◆ Problem details ◆
Below are records to repeat exactly. Omit the pictures from the copy.
▼
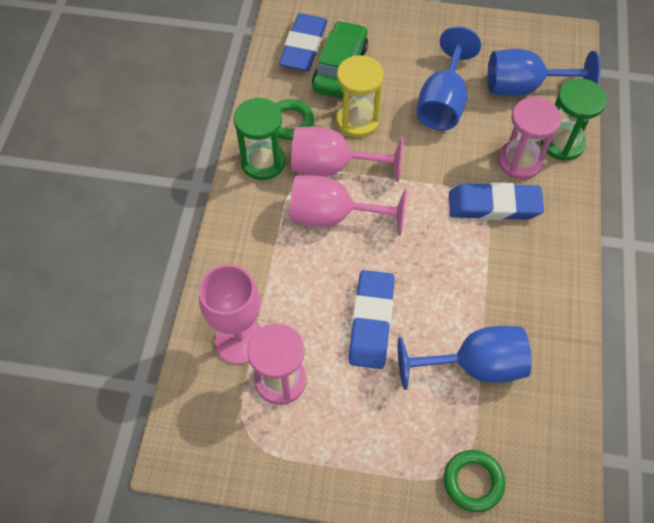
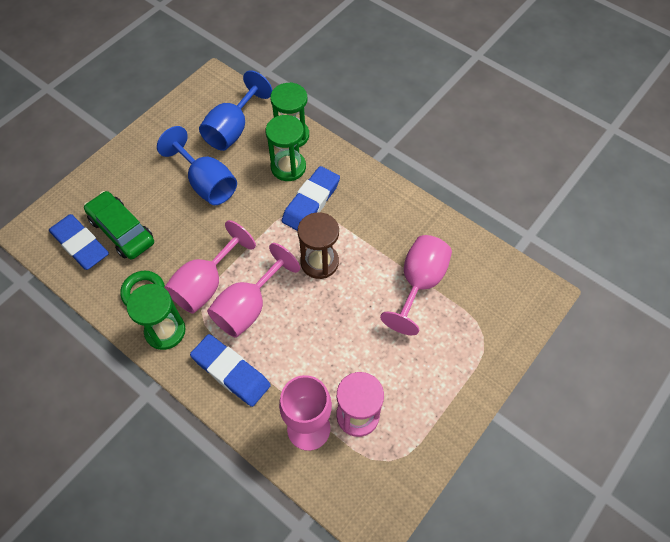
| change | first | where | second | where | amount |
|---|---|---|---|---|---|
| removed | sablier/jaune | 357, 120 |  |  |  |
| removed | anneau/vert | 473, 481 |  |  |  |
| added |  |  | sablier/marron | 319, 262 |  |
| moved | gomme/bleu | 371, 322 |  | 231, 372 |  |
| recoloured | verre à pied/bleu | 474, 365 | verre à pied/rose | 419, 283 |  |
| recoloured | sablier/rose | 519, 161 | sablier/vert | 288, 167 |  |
▲
◆ Answer for the task ◆
| change | first | where | second | where | amount |
|---|---|---|---|---|---|
| removed | sablier/jaune | 357, 120 |  |  |  |
| removed | anneau/vert | 473, 481 |  |  |  |
| added |  |  | sablier/marron | 319, 262 |  |
| moved | gomme/bleu | 371, 322 |  | 231, 372 |  |
| recoloured | verre à pied/bleu | 474, 365 | verre à pied/rose | 419, 283 |  |
| recoloured | sablier/rose | 519, 161 | sablier/vert | 288, 167 |  |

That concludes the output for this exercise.